TRY IT
Look through the records and copy each line with the string "dimesu" in it.

[Before-and-after object lists]
▽
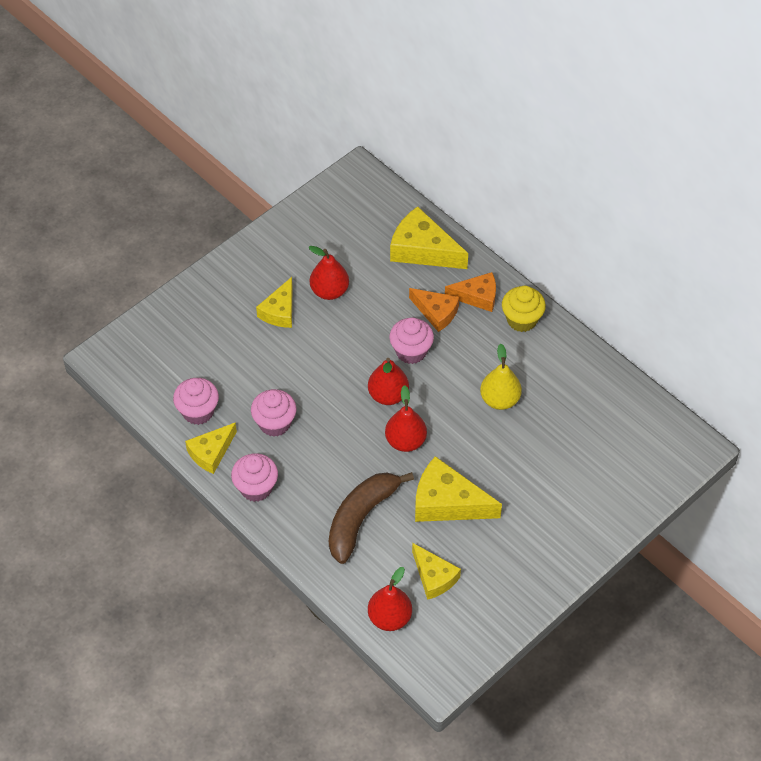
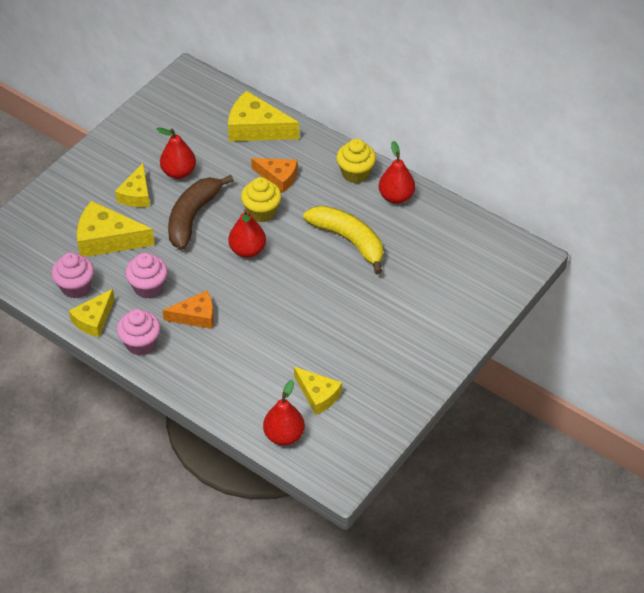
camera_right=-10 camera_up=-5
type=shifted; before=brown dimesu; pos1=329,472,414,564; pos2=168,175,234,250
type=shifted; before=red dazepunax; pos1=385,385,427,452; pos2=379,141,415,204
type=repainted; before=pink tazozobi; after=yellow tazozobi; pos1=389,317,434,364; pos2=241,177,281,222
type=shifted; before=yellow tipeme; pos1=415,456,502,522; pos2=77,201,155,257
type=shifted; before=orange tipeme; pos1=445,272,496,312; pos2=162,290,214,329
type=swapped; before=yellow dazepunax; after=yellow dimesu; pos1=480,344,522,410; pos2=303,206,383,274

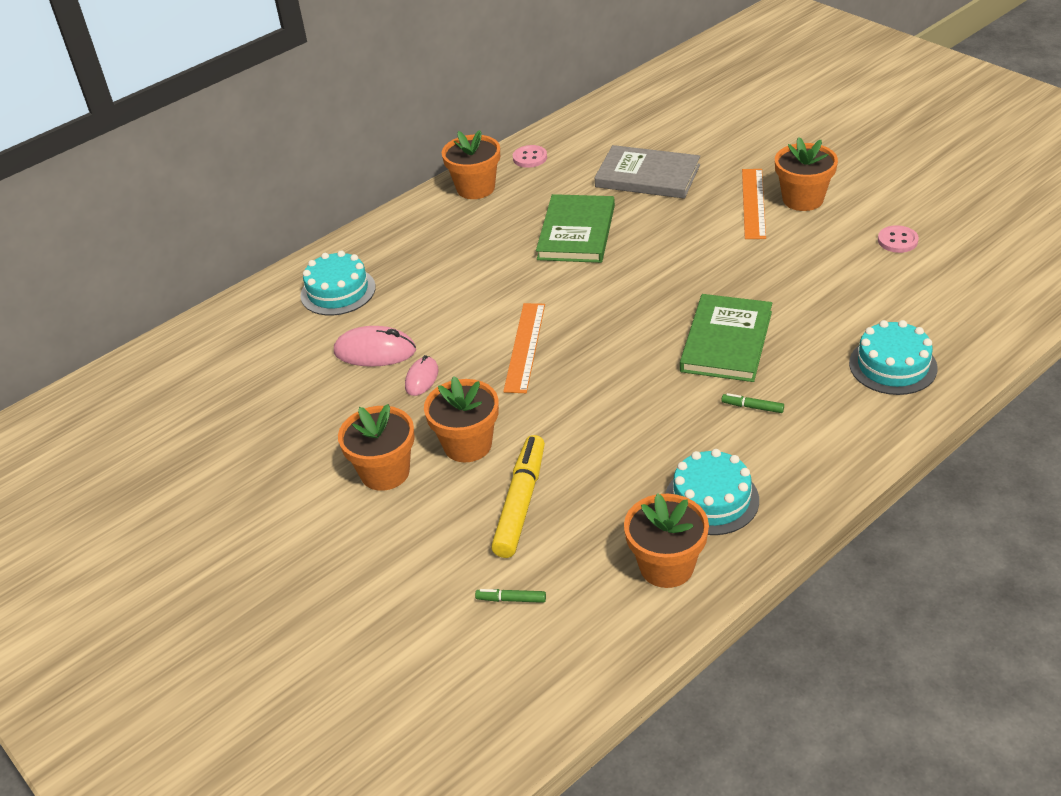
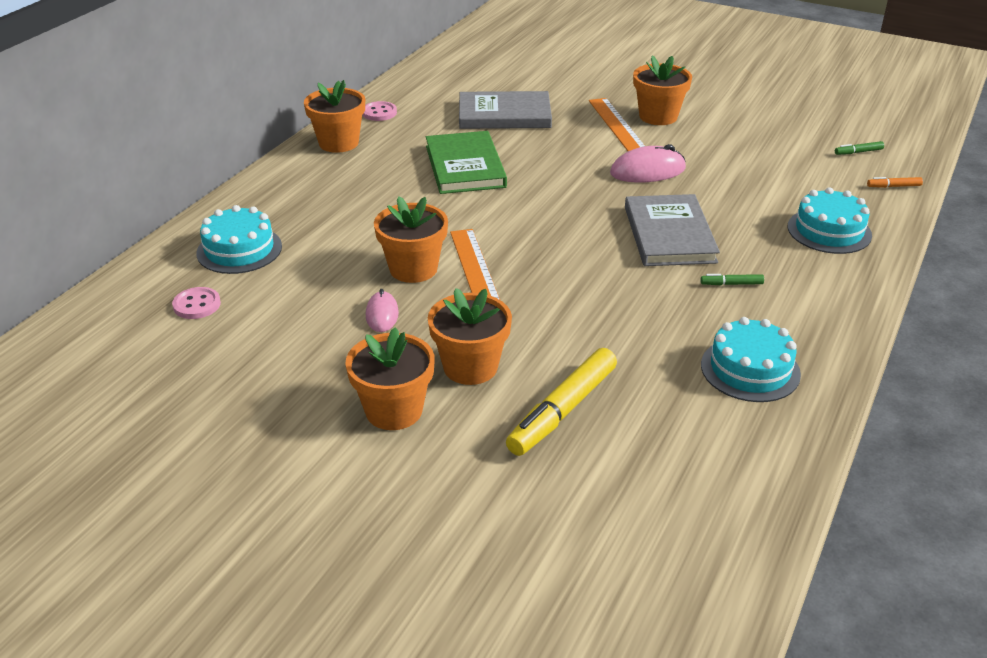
camera_right=-25 camera_up=-5
type=shifted; before=pink tukapova; pos1=334,326,416,367; pos2=610,144,686,183
type=shifted; before=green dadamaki; pos1=475,589,546,603; pos2=835,141,884,155
type=rotated; before=yellow dadamaki; pos1=491,435,545,558; pos2=506,348,617,456; turn=-135
type=shifted; before=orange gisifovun; pos1=624,493,709,588; pos2=374,196,448,283
type=repainted; before=green pepepon; after=grey pepepon; pos1=680,294,772,382; pos2=625,194,720,266
type=shifted; before=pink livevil; pos1=878,225,919,253; pos2=172,287,221,319
type=new; after=orange dadamaki; pos2=867,177,923,188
△
TASK OUTPUT
type=shifted; before=brown dimesu; pos1=329,472,414,564; pos2=168,175,234,250
type=swapped; before=yellow dazepunax; after=yellow dimesu; pos1=480,344,522,410; pos2=303,206,383,274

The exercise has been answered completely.